# [Required action]
All of the data, except its images, should be set down exactly as it appears.

# [Provided data]
◇ ◇ ◇ ◇ ◇

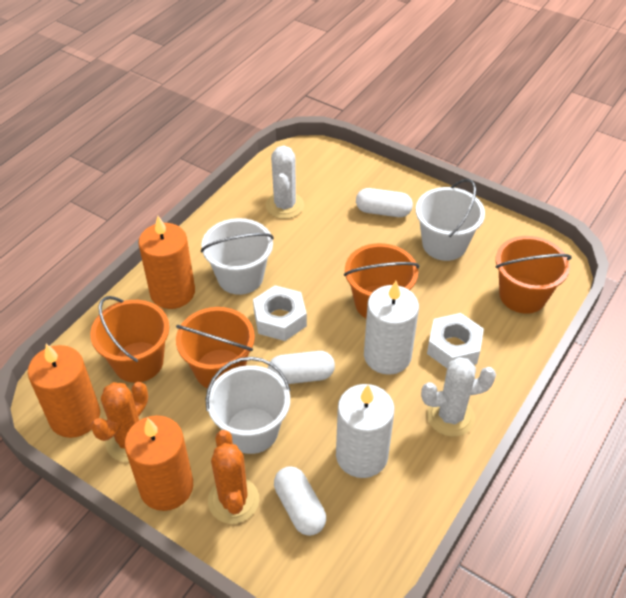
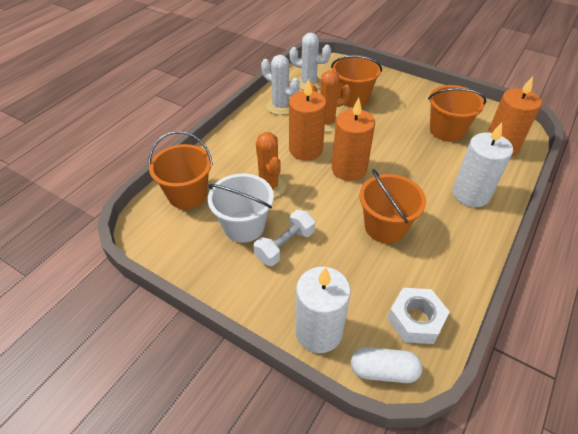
white bucket: 3 -> 1
white capsule: 3 -> 1
white dumbbell: 0 -> 1
white nut: 2 -> 1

◇ ◇ ◇ ◇ ◇

# [Task solution]
white bucket: 3 -> 1
white capsule: 3 -> 1
white dumbbell: 0 -> 1
white nut: 2 -> 1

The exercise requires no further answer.